■ Dataset ■
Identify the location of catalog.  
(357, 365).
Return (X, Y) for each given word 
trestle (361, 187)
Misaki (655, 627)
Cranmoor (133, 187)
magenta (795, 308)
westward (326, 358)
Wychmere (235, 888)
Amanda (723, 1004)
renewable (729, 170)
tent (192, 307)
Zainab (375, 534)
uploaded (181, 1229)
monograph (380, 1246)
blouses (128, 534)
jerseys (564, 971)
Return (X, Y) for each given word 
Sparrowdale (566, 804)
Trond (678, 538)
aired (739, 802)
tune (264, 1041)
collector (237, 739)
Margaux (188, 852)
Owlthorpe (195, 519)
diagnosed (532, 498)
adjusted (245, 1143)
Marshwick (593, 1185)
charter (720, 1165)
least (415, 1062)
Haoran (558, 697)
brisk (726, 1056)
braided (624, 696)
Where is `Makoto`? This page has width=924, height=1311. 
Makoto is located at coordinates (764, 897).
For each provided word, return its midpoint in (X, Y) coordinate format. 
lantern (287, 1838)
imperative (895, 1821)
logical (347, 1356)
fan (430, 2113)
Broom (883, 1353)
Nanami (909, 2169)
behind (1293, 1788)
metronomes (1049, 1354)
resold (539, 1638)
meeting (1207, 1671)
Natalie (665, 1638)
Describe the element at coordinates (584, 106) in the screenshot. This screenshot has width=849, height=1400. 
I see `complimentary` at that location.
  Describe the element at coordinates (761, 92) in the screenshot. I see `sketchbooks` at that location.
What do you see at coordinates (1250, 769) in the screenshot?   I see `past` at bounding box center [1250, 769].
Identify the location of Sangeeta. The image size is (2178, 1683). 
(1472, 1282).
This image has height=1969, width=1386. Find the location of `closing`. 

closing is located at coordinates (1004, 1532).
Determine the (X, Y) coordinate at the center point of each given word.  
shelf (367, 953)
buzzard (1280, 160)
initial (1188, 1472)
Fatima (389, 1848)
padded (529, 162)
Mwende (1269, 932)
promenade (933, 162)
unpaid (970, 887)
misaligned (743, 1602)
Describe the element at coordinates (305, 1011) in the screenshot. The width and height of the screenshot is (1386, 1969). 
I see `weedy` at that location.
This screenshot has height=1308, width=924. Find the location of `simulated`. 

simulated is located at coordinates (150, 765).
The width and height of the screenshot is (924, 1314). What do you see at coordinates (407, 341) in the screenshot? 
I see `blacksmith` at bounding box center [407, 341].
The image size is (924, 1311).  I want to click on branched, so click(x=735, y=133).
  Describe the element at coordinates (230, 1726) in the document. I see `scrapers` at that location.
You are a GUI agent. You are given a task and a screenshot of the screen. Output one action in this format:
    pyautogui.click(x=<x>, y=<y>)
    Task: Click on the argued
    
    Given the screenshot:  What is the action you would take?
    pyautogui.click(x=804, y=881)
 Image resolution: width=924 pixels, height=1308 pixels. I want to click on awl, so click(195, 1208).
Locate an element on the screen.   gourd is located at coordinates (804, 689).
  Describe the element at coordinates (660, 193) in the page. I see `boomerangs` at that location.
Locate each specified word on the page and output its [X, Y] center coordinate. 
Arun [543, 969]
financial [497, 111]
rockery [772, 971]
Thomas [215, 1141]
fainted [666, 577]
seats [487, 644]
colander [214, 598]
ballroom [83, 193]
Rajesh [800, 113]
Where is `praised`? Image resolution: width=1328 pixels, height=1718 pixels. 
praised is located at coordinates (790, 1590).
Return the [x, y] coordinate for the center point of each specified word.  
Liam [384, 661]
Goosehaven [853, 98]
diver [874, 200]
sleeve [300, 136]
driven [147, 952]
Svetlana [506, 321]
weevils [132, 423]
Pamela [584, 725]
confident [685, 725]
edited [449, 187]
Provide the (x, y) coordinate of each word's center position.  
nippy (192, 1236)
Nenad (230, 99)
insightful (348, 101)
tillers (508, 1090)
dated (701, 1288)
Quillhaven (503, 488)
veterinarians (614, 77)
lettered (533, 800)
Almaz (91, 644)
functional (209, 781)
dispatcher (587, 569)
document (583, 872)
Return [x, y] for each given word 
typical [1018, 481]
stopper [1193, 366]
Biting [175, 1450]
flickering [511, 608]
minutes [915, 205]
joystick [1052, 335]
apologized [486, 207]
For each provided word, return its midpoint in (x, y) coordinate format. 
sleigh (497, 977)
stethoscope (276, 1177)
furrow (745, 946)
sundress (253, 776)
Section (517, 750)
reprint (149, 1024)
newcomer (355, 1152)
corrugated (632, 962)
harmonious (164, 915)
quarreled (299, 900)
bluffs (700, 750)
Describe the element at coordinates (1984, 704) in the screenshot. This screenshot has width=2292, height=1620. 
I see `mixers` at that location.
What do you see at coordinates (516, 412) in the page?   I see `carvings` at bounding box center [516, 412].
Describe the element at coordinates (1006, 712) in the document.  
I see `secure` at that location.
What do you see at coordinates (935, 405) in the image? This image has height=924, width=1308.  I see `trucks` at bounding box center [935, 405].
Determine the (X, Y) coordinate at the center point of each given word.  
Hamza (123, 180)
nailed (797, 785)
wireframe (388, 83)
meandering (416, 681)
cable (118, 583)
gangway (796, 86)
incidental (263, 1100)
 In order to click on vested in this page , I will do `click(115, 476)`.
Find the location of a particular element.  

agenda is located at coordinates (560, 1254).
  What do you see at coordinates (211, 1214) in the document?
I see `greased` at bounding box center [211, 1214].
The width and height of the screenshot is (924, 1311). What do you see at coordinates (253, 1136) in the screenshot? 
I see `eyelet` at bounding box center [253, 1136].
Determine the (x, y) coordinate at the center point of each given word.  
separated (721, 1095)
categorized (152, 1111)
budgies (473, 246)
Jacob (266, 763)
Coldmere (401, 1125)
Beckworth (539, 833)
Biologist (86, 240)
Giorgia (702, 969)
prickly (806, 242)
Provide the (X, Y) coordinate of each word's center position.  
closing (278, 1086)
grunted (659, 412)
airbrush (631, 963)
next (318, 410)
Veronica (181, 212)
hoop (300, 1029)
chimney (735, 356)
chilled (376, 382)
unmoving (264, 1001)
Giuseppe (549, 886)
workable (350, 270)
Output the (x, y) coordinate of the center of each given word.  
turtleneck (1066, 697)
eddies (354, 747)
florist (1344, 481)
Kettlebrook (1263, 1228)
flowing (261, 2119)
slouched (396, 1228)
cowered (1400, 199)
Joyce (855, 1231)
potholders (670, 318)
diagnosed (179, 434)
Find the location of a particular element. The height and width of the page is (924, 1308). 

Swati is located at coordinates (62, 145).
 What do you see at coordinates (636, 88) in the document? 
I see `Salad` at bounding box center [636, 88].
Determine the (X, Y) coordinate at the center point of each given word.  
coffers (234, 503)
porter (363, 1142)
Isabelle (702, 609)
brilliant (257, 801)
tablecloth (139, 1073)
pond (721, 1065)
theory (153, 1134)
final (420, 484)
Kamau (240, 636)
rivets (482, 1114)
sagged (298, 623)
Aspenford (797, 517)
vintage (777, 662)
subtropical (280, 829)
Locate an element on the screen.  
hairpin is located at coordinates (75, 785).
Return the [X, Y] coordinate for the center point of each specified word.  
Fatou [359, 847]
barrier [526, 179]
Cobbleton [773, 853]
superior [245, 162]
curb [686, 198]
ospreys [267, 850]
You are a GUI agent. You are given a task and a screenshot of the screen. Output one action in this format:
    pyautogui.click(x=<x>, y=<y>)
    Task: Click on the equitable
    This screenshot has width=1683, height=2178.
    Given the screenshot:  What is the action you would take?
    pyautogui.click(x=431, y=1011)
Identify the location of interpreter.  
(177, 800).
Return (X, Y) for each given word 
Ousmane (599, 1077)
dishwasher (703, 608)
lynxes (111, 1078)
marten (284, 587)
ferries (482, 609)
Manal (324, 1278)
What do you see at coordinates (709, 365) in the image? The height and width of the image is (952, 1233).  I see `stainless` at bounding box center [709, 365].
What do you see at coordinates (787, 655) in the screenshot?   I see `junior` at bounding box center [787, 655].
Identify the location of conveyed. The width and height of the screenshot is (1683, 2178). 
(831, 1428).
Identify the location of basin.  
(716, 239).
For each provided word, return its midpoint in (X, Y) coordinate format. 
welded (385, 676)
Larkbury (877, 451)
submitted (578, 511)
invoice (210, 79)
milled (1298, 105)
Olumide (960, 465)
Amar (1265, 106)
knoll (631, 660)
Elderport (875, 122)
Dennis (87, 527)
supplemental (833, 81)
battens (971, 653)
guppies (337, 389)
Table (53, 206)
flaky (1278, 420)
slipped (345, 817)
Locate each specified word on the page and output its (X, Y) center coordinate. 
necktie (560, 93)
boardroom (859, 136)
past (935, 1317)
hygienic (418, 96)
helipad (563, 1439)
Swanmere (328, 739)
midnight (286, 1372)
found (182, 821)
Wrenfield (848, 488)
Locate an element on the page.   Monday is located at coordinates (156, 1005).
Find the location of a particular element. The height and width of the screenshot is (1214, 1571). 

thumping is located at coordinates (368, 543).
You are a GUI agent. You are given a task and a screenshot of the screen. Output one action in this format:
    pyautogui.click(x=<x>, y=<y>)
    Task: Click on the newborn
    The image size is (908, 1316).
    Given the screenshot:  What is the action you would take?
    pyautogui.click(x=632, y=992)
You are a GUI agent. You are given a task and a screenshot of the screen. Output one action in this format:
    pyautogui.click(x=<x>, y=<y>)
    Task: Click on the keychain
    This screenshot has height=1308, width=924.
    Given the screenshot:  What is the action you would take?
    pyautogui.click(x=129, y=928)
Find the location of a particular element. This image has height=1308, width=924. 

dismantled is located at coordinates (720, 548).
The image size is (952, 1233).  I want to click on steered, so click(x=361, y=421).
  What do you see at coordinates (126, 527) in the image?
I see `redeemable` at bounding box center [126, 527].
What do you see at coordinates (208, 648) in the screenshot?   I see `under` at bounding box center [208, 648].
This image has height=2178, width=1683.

■ Description of the task ■
Render the items as a Markdown table with the columns Row and Line, starting at the line containing "hygienic (418, 96)" and ending at the last line of the items. Number each row, and omit blank lines.

■ Exercise solution ■
| Row | Line |
|---|---|
| 1 | hygienic (418, 96) |
| 2 | helipad (563, 1439) |
| 3 | Swanmere (328, 739) |
| 4 | midnight (286, 1372) |
| 5 | found (182, 821) |
| 6 | Wrenfield (848, 488) |
| 7 | Locate an element on the page.   Monday is located at coordinates (156, 1005). |
| 8 | Find the location of a particular element. The height and width of the screenshot is (1214, 1571).  |
| 9 | thumping is located at coordinates (368, 543). |
| 10 | You are a GUI agent. You are given a task and a screenshot of the screen. Output one action in this format: |
| 11 |     pyautogui.click(x=<x>, y=<y>) |
| 12 |     Task: Click on the newborn |
| 13 |     The image size is (908, 1316). |
| 14 |     Given the screenshot:  What is the action you would take? |
| 15 |     pyautogui.click(x=632, y=992) |
| 16 | You are a GUI agent. You are given a task and a screenshot of the screen. Output one action in this format: |
| 17 |     pyautogui.click(x=<x>, y=<y>) |
| 18 |     Task: Click on the keychain |
| 19 |     This screenshot has height=1308, width=924. |
| 20 |     Given the screenshot:  What is the action you would take? |
| 21 |     pyautogui.click(x=129, y=928) |
| 22 | Find the location of a particular element. This image has height=1308, width=924.  |
| 23 | dismantled is located at coordinates (720, 548). |
| 24 | The image size is (952, 1233).  I want to click on steered, so click(x=361, y=421). |
| 25 |   What do you see at coordinates (126, 527) in the image? |
| 26 | I see `redeemable` at bounding box center [126, 527]. |
| 27 | What do you see at coordinates (208, 648) in the screenshot?   I see `under` at bounding box center [208, 648]. |
| 28 | This image has height=2178, width=1683. |